## [RECORDS SHOWN]
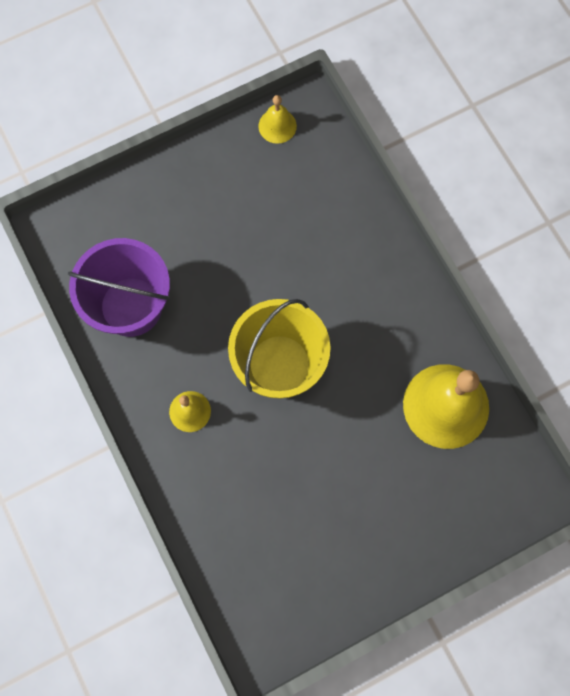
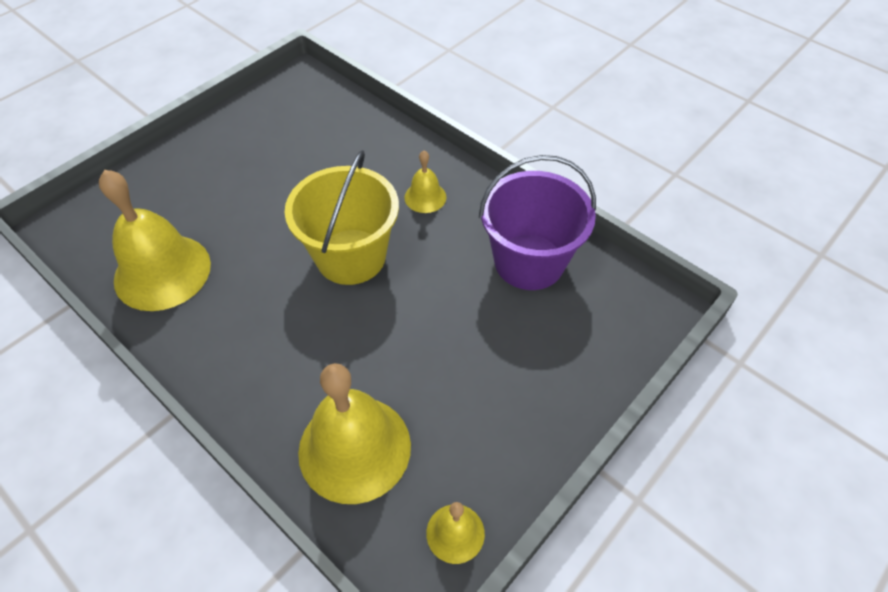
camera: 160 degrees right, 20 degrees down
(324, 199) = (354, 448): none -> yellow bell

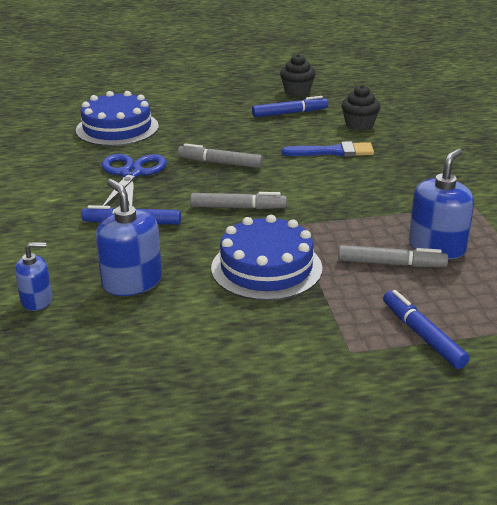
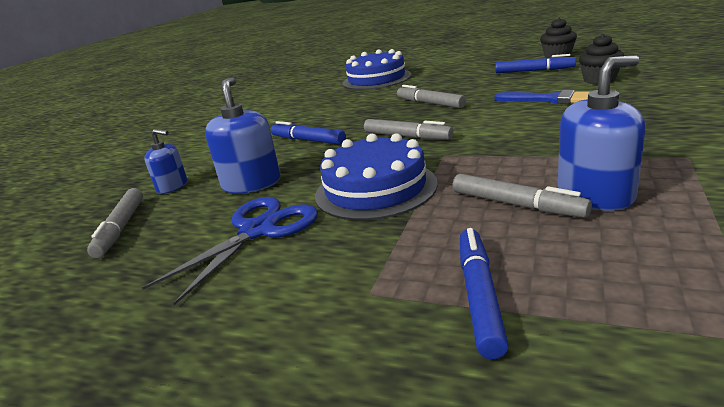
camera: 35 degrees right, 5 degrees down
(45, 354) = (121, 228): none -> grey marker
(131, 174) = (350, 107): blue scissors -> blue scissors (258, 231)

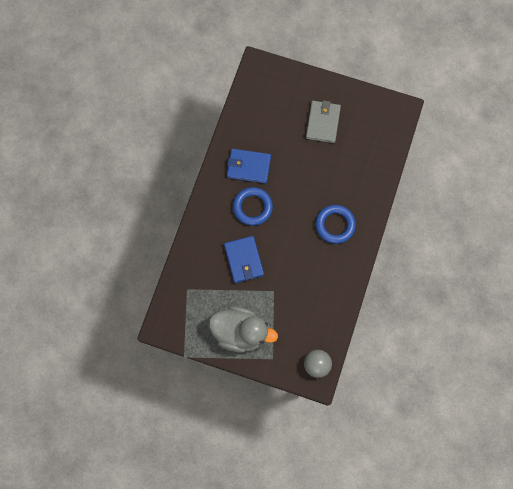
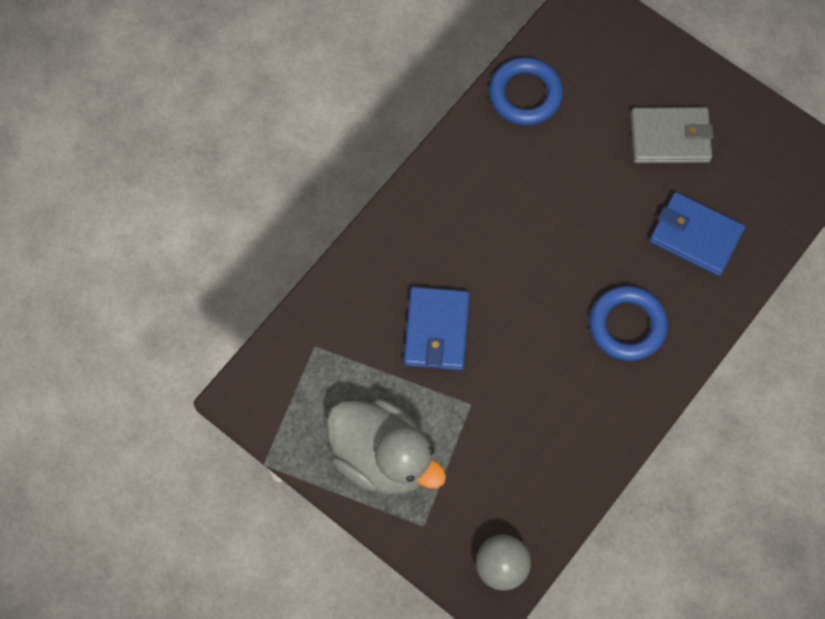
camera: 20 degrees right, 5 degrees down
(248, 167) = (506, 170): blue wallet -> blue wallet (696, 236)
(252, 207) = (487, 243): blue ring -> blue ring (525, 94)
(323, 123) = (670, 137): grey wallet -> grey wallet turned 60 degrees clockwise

## [EXERCISE INSTRUCTIONS]
A word-for-word copy of all the data is required, minus the pictures.

## [THE ANSWER]
camera: 160 degrees right, 20 degrees down
(324, 199) = (354, 448): none -> yellow bell

camera: 35 degrees right, 5 degrees down
(45, 354) = (121, 228): none -> grey marker
(131, 174) = (350, 107): blue scissors -> blue scissors (258, 231)

camera: 20 degrees right, 5 degrees down
(248, 167) = (506, 170): blue wallet -> blue wallet (696, 236)
(252, 207) = (487, 243): blue ring -> blue ring (525, 94)
(323, 123) = (670, 137): grey wallet -> grey wallet turned 60 degrees clockwise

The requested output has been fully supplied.